WHAT IS EXPECTED: Please reproduce the items word for word, starting with their first line and continuing through the line with "32: (1197, 439)", both ends included. Omit the pictures from your answer.

RECORDED DATA:

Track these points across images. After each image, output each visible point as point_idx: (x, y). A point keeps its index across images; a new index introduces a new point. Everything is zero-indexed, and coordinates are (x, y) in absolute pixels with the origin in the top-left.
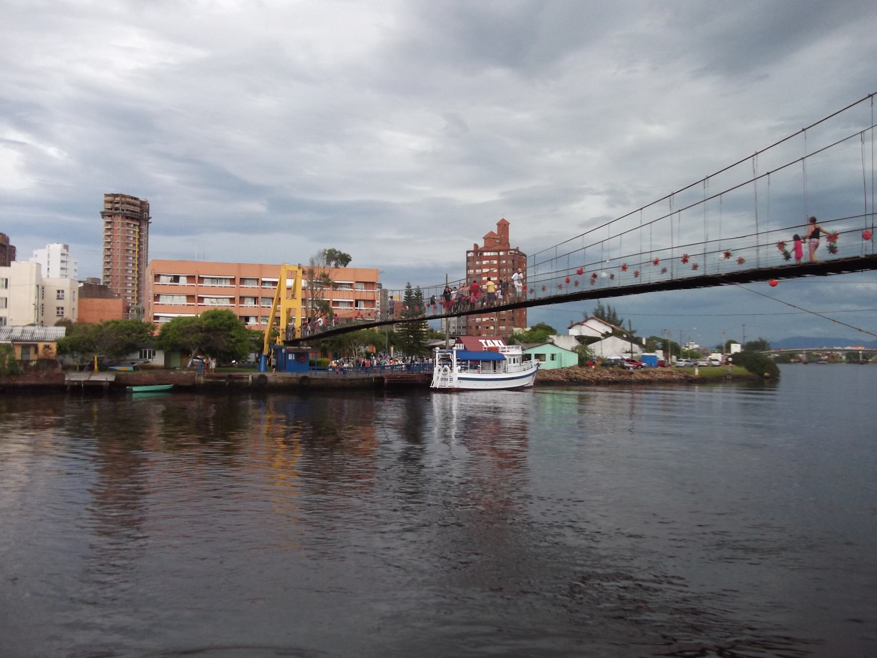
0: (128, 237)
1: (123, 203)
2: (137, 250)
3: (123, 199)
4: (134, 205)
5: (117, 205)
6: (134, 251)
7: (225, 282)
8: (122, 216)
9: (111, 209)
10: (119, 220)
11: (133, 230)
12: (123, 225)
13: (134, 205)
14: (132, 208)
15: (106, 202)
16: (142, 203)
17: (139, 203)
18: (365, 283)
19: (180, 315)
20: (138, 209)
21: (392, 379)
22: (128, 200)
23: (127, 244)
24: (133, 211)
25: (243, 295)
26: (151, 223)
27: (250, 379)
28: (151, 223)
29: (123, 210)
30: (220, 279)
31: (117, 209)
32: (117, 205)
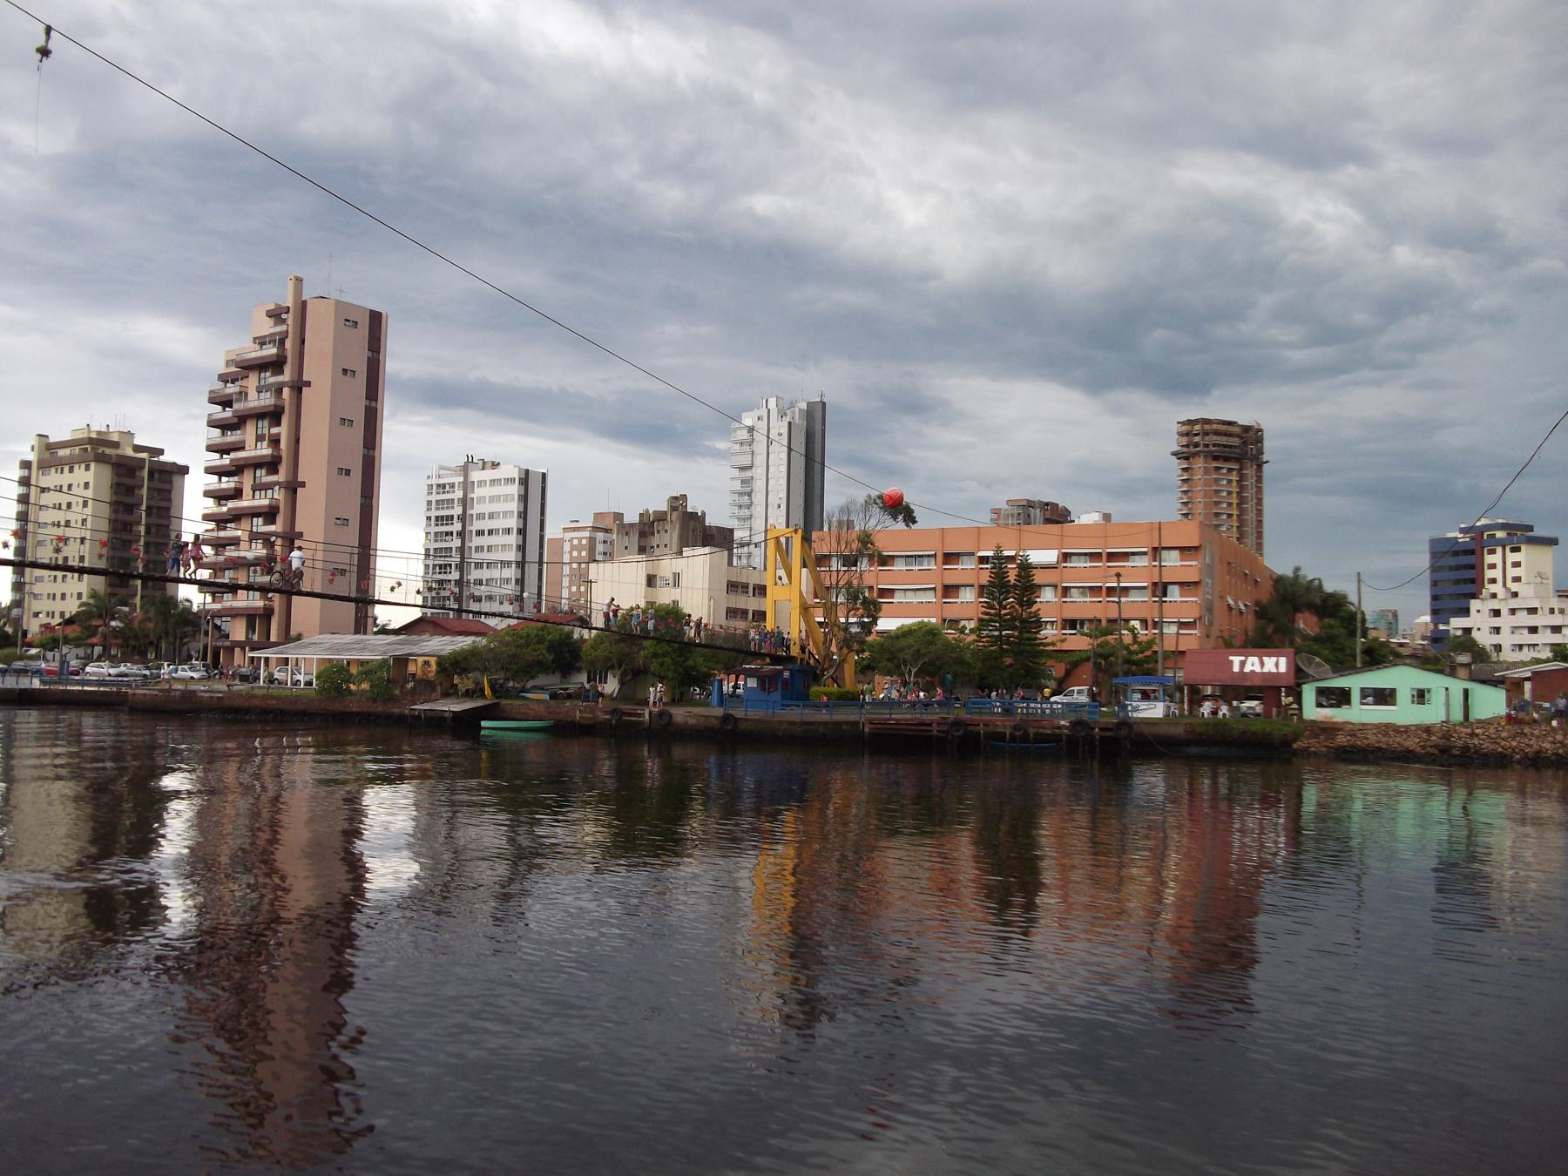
0: (1217, 492)
1: (1206, 434)
2: (1235, 513)
3: (1207, 427)
4: (1226, 434)
5: (1197, 439)
6: (1230, 516)
7: (929, 562)
8: (1205, 457)
9: (1187, 446)
10: (1199, 463)
11: (1227, 481)
12: (1206, 471)
13: (1226, 434)
14: (1223, 440)
15: (1181, 434)
16: (1246, 429)
17: (1235, 430)
18: (1182, 549)
19: (920, 619)
20: (1235, 441)
21: (879, 726)
22: (1214, 426)
23: (1217, 503)
24: (1225, 446)
25: (947, 582)
26: (1267, 462)
27: (647, 716)
28: (1267, 462)
29: (1207, 446)
30: (920, 556)
31: (1197, 445)
32: (1197, 439)
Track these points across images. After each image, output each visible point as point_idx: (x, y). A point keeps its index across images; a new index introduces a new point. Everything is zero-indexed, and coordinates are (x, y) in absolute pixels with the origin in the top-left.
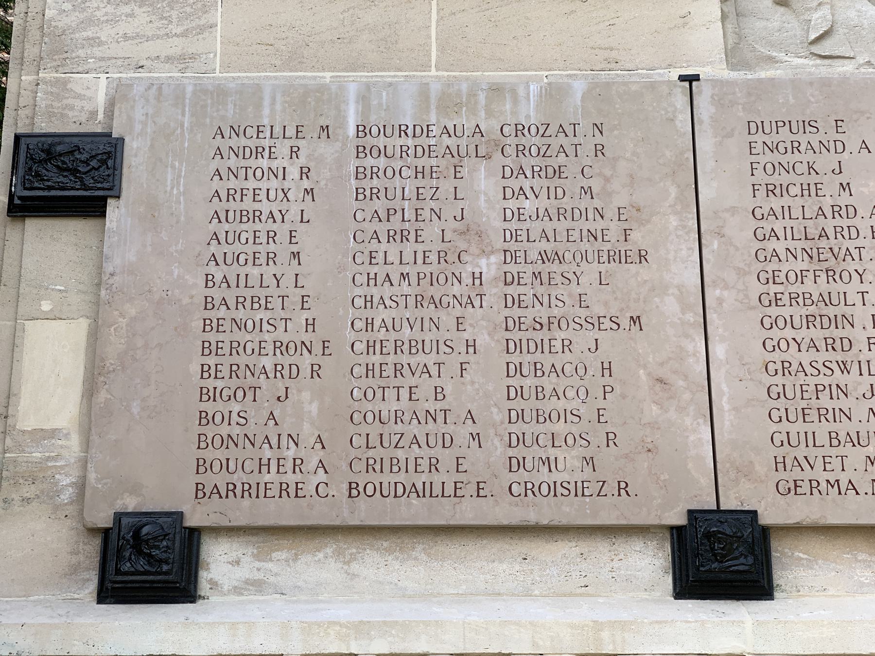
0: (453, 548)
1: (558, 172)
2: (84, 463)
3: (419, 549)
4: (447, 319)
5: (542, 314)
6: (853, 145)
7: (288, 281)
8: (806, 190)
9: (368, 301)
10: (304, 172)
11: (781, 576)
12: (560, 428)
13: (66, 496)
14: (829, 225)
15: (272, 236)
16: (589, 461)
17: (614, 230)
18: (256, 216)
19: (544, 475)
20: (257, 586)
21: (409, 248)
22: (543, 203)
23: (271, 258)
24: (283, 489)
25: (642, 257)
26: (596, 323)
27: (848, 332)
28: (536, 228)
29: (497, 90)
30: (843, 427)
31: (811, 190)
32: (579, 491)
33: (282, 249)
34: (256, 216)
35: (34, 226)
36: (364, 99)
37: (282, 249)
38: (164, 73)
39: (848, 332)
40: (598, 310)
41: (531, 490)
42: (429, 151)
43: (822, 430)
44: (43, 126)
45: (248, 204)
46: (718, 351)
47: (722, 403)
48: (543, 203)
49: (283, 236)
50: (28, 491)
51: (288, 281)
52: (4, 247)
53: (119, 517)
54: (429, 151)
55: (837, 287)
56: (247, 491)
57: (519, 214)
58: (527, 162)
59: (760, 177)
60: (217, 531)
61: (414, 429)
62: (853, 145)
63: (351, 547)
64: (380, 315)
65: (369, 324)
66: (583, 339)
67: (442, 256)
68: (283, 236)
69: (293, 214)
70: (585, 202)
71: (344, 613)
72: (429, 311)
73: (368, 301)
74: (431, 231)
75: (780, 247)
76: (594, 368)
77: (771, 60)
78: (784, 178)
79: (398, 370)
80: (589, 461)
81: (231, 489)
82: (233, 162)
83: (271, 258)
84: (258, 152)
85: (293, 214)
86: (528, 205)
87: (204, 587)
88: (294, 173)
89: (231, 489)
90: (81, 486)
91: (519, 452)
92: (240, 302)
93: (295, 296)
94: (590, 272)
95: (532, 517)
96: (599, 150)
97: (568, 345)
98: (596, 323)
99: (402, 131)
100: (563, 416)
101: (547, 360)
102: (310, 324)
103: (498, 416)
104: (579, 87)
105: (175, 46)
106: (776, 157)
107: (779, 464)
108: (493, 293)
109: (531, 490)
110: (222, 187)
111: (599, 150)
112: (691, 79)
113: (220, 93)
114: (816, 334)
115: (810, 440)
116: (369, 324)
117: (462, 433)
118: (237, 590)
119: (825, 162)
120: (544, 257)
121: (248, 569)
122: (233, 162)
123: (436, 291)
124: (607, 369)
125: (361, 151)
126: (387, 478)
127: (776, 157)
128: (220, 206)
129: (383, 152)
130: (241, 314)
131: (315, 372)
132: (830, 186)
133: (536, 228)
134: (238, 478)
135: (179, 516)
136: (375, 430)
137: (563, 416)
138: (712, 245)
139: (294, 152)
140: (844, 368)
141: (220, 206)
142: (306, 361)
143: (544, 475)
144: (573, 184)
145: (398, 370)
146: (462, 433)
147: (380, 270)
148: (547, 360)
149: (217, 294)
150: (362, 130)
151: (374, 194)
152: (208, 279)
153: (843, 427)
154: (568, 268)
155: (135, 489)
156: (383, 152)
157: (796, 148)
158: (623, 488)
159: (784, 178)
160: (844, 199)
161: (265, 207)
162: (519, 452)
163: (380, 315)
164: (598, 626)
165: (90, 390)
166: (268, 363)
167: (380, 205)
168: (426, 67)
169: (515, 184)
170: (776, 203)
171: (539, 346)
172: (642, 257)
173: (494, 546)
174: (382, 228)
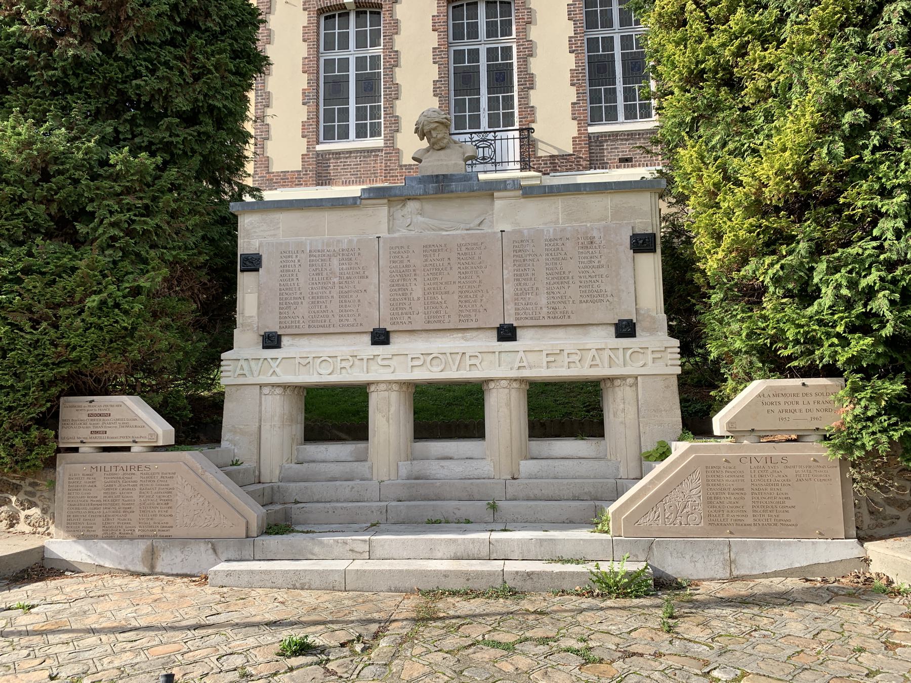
0: (328, 337)
1: (351, 259)
2: (258, 322)
3: (323, 337)
4: (328, 292)
5: (346, 290)
6: (411, 252)
7: (296, 284)
8: (401, 262)
9: (312, 288)
10: (299, 261)
11: (391, 340)
12: (350, 313)
13: (256, 329)
14: (404, 269)
15: (292, 275)
16: (355, 319)
17: (362, 272)
18: (289, 271)
19: (346, 322)
20: (292, 345)
21: (320, 277)
22: (347, 266)
23: (292, 280)
24: (296, 327)
25: (367, 277)
26: (357, 291)
27: (407, 292)
28: (346, 271)
29: (338, 241)
30: (404, 311)
31: (401, 262)
32: (353, 325)
33: (295, 278)
34: (289, 271)
35: (245, 273)
36: (311, 244)
37: (295, 278)
38: (270, 239)
39: (407, 292)
40: (358, 288)
41: (344, 325)
42: (324, 255)
43: (400, 312)
44: (246, 252)
45: (288, 268)
46: (381, 296)
47: (381, 307)
48: (347, 266)
49: (295, 275)
50: (248, 328)
51: (296, 284)
52: (206, 539)
53: (265, 333)
54: (324, 255)
55: (405, 283)
56: (289, 327)
57: (342, 269)
58: (344, 257)
59: (392, 259)
60: (284, 335)
61: (321, 314)
62: (411, 252)
63: (310, 337)
64: (314, 291)
65: (312, 293)
66: (355, 295)
67: (327, 278)
68: (295, 275)
69: (297, 270)
70: (356, 266)
71: (307, 350)
72: (324, 290)
73: (312, 288)
74: (325, 273)
75: (394, 274)
76: (357, 301)
77: (399, 230)
78: (396, 259)
79: (318, 302)
80: (355, 319)
81: (286, 327)
82: (284, 259)
83: (292, 280)
84: (289, 257)
85: (297, 270)
86: (344, 267)
87: (282, 346)
88: (297, 261)
89: (286, 327)
90: (258, 327)
91: (342, 318)
92: (287, 289)
93: (298, 287)
94: (356, 281)
95: (343, 331)
96: (359, 254)
97: (351, 296)
98: (357, 291)
99: (319, 251)
100: (350, 311)
101: (347, 299)
102: (301, 293)
103: (338, 311)
104: (355, 239)
105: (272, 232)
106: (395, 255)
107: (391, 319)
108: (337, 286)
109: (344, 325)
110: (282, 265)
111: (359, 254)
112: (378, 237)
113: (281, 244)
114: (401, 292)
115: (398, 314)
116: (312, 293)
117: (331, 315)
118: (288, 346)
119: (405, 255)
120: (347, 278)
121: (291, 342)
122: (284, 259)
123: (326, 286)
124: (359, 301)
125: (310, 256)
126: (316, 324)
127: (395, 255)
128: (282, 269)
129: (315, 256)
130: (287, 292)
131: (302, 303)
132: (406, 260)
133: (346, 271)
134: (288, 325)
135: (230, 347)
136: (313, 314)
137: (350, 311)
138: (381, 274)
139: (296, 256)
140: (405, 299)
141: (282, 269)
142: (300, 301)
143: (346, 322)
144: (353, 262)
145: (318, 302)
146: (331, 315)
147: (314, 282)
148: (347, 299)
149: (282, 287)
150: (310, 251)
151: (313, 265)
152: (280, 285)
153: (404, 311)
154: (352, 280)
155: (268, 328)
156: (315, 256)
157: (399, 253)
158: (361, 325)
159: (396, 259)
160: (408, 263)
161: (291, 269)
162: (342, 318)
163: (314, 291)
164: (354, 351)
165: (258, 308)
166: (292, 301)
167: (314, 268)
168: (324, 235)
169: (341, 262)
170: (394, 265)
171: (346, 297)
172: (367, 277)
173: (337, 336)
174: (315, 273)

SOLUTION FOR THIS TASK:
Track these points across images. After each image, output each visible point as point_idx: (x, y). A point keeps its index across images; a new index introduces a new point. Everything is zero-indexed, and coordinates are (x, y) in absolute pixels with the origin in the top-left.
0: (128, 237)
1: (123, 203)
2: (137, 250)
3: (123, 199)
4: (134, 205)
5: (117, 205)
6: (134, 251)
7: (225, 282)
8: (122, 216)
9: (111, 209)
10: (119, 220)
11: (133, 230)
12: (123, 225)
13: (134, 205)
14: (132, 208)
15: (106, 202)
16: (142, 203)
17: (139, 203)
18: (365, 283)
19: (180, 315)
20: (138, 209)
21: (392, 379)
22: (128, 200)
23: (127, 244)
24: (133, 211)
25: (243, 295)
26: (151, 223)
27: (250, 379)
28: (151, 223)
29: (123, 210)
30: (220, 279)
31: (117, 209)
32: (117, 205)
0: (1217, 492)
1: (1206, 434)
2: (1235, 513)
3: (1207, 427)
4: (1226, 434)
5: (1197, 439)
6: (1230, 516)
7: (929, 562)
8: (1205, 457)
9: (1187, 446)
10: (1199, 463)
11: (1227, 481)
12: (1206, 471)
13: (1226, 434)
14: (1223, 440)
15: (1181, 434)
16: (1246, 429)
17: (1235, 430)
18: (1182, 549)
19: (920, 619)
20: (1235, 441)
21: (879, 726)
22: (1214, 426)
23: (1217, 503)
24: (1225, 446)
25: (947, 582)
26: (1267, 462)
27: (647, 716)
28: (1267, 462)
29: (1207, 446)
30: (920, 556)
31: (1197, 445)
32: (1197, 439)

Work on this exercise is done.